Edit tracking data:
━━━━

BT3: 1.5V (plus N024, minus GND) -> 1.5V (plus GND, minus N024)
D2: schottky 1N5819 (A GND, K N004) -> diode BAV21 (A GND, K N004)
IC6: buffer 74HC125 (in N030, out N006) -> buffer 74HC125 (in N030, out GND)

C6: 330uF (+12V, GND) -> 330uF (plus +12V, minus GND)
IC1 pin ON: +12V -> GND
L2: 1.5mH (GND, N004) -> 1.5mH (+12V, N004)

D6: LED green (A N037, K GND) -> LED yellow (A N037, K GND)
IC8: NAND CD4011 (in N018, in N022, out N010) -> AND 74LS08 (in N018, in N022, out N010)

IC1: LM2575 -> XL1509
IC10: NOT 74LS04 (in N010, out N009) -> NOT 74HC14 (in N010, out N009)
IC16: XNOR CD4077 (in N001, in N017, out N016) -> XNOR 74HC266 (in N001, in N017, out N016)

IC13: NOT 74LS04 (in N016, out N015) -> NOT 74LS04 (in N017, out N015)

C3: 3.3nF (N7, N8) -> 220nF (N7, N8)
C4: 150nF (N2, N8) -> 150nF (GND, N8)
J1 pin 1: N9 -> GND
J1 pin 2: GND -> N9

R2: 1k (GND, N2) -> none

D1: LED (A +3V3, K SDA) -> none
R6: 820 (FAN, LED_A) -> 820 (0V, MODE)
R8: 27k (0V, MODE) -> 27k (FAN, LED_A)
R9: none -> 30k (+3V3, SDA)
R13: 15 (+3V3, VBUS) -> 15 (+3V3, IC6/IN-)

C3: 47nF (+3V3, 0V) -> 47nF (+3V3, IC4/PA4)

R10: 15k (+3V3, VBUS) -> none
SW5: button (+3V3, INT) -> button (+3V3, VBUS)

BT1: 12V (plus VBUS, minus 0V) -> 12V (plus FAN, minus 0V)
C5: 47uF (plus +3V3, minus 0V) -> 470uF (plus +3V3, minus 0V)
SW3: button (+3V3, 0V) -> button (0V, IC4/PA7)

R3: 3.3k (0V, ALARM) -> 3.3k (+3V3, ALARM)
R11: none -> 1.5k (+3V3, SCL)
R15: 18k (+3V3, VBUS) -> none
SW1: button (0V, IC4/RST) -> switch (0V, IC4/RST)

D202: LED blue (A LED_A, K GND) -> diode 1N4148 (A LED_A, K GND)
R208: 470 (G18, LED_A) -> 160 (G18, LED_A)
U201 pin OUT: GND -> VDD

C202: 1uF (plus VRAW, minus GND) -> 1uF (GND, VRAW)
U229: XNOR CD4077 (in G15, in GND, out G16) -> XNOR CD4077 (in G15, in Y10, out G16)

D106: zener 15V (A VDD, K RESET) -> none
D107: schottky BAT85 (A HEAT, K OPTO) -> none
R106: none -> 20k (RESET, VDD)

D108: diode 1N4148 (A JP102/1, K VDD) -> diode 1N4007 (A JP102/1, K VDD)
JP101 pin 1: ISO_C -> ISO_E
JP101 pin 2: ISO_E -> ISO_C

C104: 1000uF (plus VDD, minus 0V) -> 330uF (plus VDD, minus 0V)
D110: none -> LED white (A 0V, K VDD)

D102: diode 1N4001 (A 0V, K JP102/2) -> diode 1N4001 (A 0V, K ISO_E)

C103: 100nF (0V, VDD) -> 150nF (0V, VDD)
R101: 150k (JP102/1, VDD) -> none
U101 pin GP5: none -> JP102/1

━━━━

▶ GOAL OF THE EXERCISE
Your reply must contain exactly the lines from the first line of the data through the line holding "SW3: button (+3V3, 0V)", and nothing more.

▶ TASK SOLUTION
BT3: 1.5V (plus N024, minus GND) -> 1.5V (plus GND, minus N024)
D2: schottky 1N5819 (A GND, K N004) -> diode BAV21 (A GND, K N004)
IC6: buffer 74HC125 (in N030, out N006) -> buffer 74HC125 (in N030, out GND)

C6: 330uF (+12V, GND) -> 330uF (plus +12V, minus GND)
IC1 pin ON: +12V -> GND
L2: 1.5mH (GND, N004) -> 1.5mH (+12V, N004)

D6: LED green (A N037, K GND) -> LED yellow (A N037, K GND)
IC8: NAND CD4011 (in N018, in N022, out N010) -> AND 74LS08 (in N018, in N022, out N010)

IC1: LM2575 -> XL1509
IC10: NOT 74LS04 (in N010, out N009) -> NOT 74HC14 (in N010, out N009)
IC16: XNOR CD4077 (in N001, in N017, out N016) -> XNOR 74HC266 (in N001, in N017, out N016)

IC13: NOT 74LS04 (in N016, out N015) -> NOT 74LS04 (in N017, out N015)

C3: 3.3nF (N7, N8) -> 220nF (N7, N8)
C4: 150nF (N2, N8) -> 150nF (GND, N8)
J1 pin 1: N9 -> GND
J1 pin 2: GND -> N9

R2: 1k (GND, N2) -> none

D1: LED (A +3V3, K SDA) -> none
R6: 820 (FAN, LED_A) -> 820 (0V, MODE)
R8: 27k (0V, MODE) -> 27k (FAN, LED_A)
R9: none -> 30k (+3V3, SDA)
R13: 15 (+3V3, VBUS) -> 15 (+3V3, IC6/IN-)

C3: 47nF (+3V3, 0V) -> 47nF (+3V3, IC4/PA4)

R10: 15k (+3V3, VBUS) -> none
SW5: button (+3V3, INT) -> button (+3V3, VBUS)

BT1: 12V (plus VBUS, minus 0V) -> 12V (plus FAN, minus 0V)
C5: 47uF (plus +3V3, minus 0V) -> 470uF (plus +3V3, minus 0V)
SW3: button (+3V3, 0V) -> button (0V, IC4/PA7)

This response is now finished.